◆ WHAT TO DO ◆
A full, exact copy of the records below is the required answer.

(Items from a dataset)
◇ ◇ ◇ ◇ ◇ ◇ ◇

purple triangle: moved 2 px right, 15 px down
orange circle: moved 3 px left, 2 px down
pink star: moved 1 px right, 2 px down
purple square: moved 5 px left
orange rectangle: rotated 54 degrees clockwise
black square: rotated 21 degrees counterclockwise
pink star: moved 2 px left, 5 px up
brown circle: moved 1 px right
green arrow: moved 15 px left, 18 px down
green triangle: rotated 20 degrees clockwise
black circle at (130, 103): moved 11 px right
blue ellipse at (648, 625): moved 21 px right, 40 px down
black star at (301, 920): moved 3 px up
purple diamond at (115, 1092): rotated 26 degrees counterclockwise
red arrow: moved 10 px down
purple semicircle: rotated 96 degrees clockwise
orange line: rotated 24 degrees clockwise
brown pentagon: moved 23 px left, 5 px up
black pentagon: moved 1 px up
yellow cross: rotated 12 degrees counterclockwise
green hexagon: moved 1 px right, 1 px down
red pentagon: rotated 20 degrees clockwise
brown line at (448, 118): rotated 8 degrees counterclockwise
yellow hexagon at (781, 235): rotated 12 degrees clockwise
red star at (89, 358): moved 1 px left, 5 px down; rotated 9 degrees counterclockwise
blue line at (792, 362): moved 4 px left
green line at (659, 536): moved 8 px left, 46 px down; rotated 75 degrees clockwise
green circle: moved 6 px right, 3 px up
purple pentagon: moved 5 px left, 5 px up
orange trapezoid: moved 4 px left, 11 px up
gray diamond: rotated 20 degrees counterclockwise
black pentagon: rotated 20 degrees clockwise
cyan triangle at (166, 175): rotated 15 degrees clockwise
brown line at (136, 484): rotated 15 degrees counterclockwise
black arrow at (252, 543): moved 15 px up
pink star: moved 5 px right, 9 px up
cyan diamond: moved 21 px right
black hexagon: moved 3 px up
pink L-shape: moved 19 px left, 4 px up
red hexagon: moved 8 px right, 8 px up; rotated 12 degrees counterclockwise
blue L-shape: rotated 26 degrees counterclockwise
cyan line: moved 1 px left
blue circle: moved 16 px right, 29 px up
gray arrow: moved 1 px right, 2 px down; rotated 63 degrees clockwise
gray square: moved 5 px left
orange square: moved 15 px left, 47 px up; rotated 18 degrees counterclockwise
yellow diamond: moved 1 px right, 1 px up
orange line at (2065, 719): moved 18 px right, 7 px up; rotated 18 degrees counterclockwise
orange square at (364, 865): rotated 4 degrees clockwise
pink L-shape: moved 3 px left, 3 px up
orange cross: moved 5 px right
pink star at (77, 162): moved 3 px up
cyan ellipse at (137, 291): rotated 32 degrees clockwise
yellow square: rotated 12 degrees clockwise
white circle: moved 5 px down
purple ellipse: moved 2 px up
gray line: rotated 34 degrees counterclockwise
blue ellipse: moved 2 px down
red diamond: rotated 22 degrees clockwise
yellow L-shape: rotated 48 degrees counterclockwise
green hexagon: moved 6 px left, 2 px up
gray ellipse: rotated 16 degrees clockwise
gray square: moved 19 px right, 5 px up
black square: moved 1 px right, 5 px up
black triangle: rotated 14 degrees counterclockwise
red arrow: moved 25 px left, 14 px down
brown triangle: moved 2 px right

◇ ◇ ◇ ◇ ◇ ◇ ◇

◆ RESULT BELOW ◆
purple triangle: moved 2 px right, 15 px down
orange circle: moved 3 px left, 2 px down
pink star: moved 1 px right, 2 px down
purple square: moved 5 px left
orange rectangle: rotated 54 degrees clockwise
black square: rotated 21 degrees counterclockwise
pink star: moved 2 px left, 5 px up
brown circle: moved 1 px right
green arrow: moved 15 px left, 18 px down
green triangle: rotated 20 degrees clockwise
black circle at (130, 103): moved 11 px right
blue ellipse at (648, 625): moved 21 px right, 40 px down
black star at (301, 920): moved 3 px up
purple diamond at (115, 1092): rotated 26 degrees counterclockwise
red arrow: moved 10 px down
purple semicircle: rotated 96 degrees clockwise
orange line: rotated 24 degrees clockwise
brown pentagon: moved 23 px left, 5 px up
black pentagon: moved 1 px up
yellow cross: rotated 12 degrees counterclockwise
green hexagon: moved 1 px right, 1 px down
red pentagon: rotated 20 degrees clockwise
brown line at (448, 118): rotated 8 degrees counterclockwise
yellow hexagon at (781, 235): rotated 12 degrees clockwise
red star at (89, 358): moved 1 px left, 5 px down; rotated 9 degrees counterclockwise
blue line at (792, 362): moved 4 px left
green line at (659, 536): moved 8 px left, 46 px down; rotated 75 degrees clockwise
green circle: moved 6 px right, 3 px up
purple pentagon: moved 5 px left, 5 px up
orange trapezoid: moved 4 px left, 11 px up
gray diamond: rotated 20 degrees counterclockwise
black pentagon: rotated 20 degrees clockwise
cyan triangle at (166, 175): rotated 15 degrees clockwise
brown line at (136, 484): rotated 15 degrees counterclockwise
black arrow at (252, 543): moved 15 px up
pink star: moved 5 px right, 9 px up
cyan diamond: moved 21 px right
black hexagon: moved 3 px up
pink L-shape: moved 19 px left, 4 px up
red hexagon: moved 8 px right, 8 px up; rotated 12 degrees counterclockwise
blue L-shape: rotated 26 degrees counterclockwise
cyan line: moved 1 px left
blue circle: moved 16 px right, 29 px up
gray arrow: moved 1 px right, 2 px down; rotated 63 degrees clockwise
gray square: moved 5 px left
orange square: moved 15 px left, 47 px up; rotated 18 degrees counterclockwise
yellow diamond: moved 1 px right, 1 px up
orange line at (2065, 719): moved 18 px right, 7 px up; rotated 18 degrees counterclockwise
orange square at (364, 865): rotated 4 degrees clockwise
pink L-shape: moved 3 px left, 3 px up
orange cross: moved 5 px right
pink star at (77, 162): moved 3 px up
cyan ellipse at (137, 291): rotated 32 degrees clockwise
yellow square: rotated 12 degrees clockwise
white circle: moved 5 px down
purple ellipse: moved 2 px up
gray line: rotated 34 degrees counterclockwise
blue ellipse: moved 2 px down
red diamond: rotated 22 degrees clockwise
yellow L-shape: rotated 48 degrees counterclockwise
green hexagon: moved 6 px left, 2 px up
gray ellipse: rotated 16 degrees clockwise
gray square: moved 19 px right, 5 px up
black square: moved 1 px right, 5 px up
black triangle: rotated 14 degrees counterclockwise
red arrow: moved 25 px left, 14 px down
brown triangle: moved 2 px right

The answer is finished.